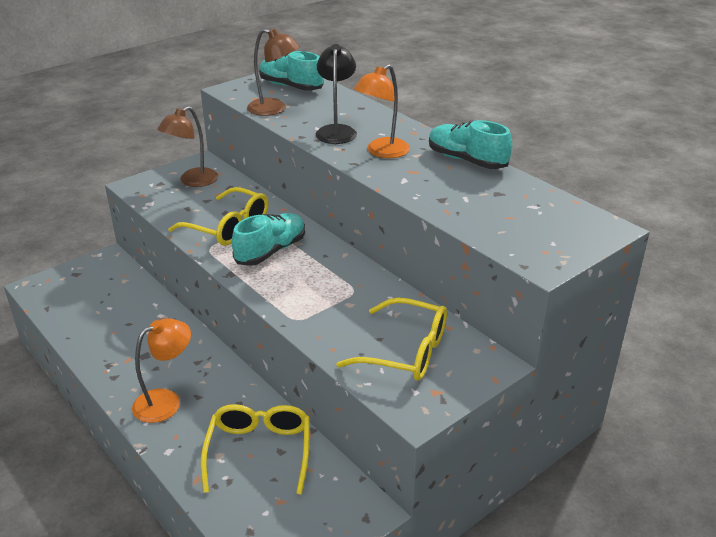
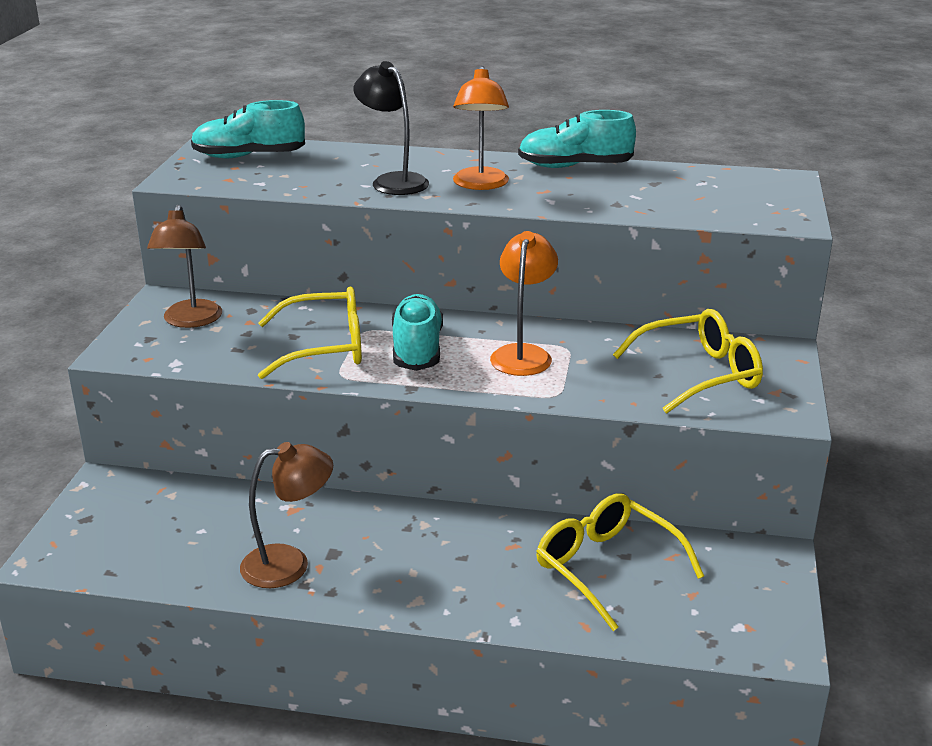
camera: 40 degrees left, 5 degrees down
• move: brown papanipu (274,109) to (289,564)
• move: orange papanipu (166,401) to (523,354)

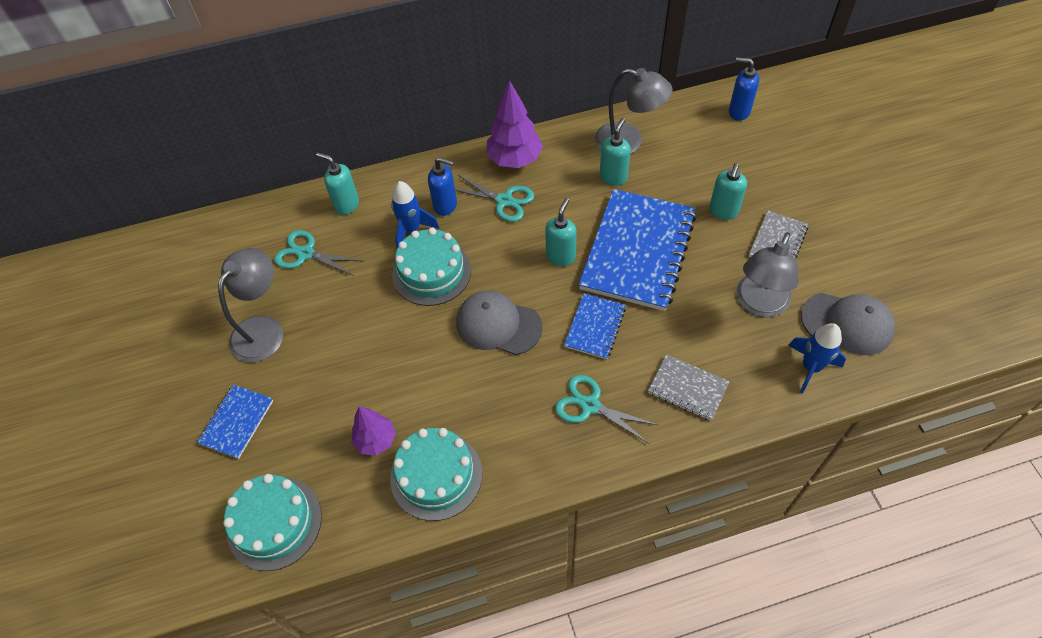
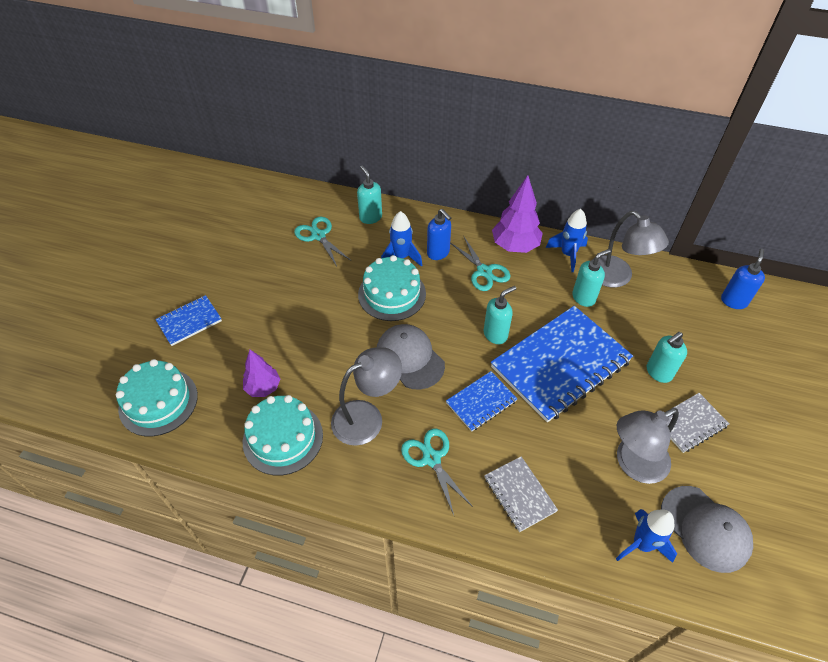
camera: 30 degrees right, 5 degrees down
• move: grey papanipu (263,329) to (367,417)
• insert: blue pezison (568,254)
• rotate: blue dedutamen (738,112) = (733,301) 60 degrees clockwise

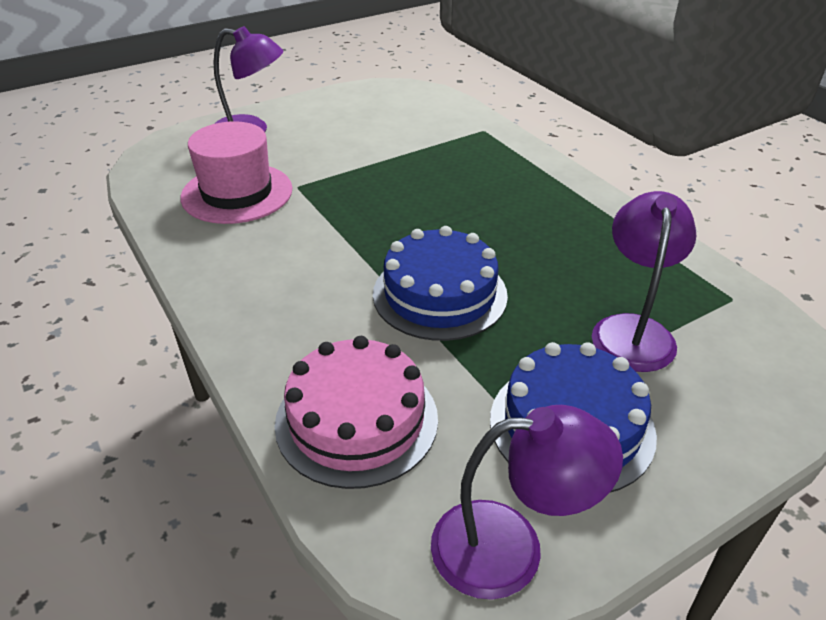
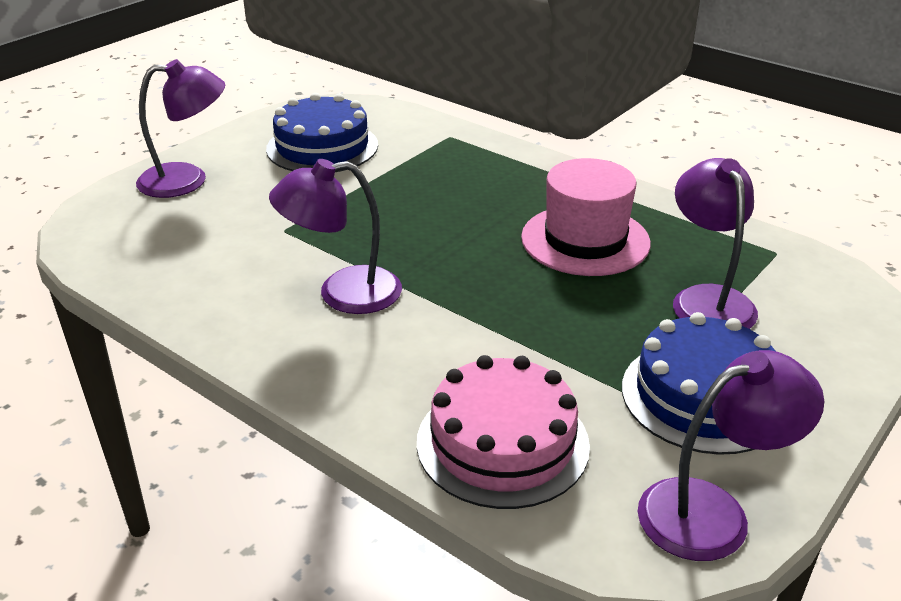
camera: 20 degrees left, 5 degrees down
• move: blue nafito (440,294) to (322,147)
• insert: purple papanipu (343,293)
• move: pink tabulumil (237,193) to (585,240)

○ ○ ○

[Required action]: Output all of the records exactly as they appear above, but not the pictures.

[Answer]:
camera: 40 degrees left, 5 degrees down
• move: brown papanipu (274,109) to (289,564)
• move: orange papanipu (166,401) to (523,354)

camera: 30 degrees right, 5 degrees down
• move: grey papanipu (263,329) to (367,417)
• insert: blue pezison (568,254)
• rotate: blue dedutamen (738,112) = (733,301) 60 degrees clockwise

camera: 20 degrees left, 5 degrees down
• move: blue nafito (440,294) to (322,147)
• insert: purple papanipu (343,293)
• move: pink tabulumil (237,193) to (585,240)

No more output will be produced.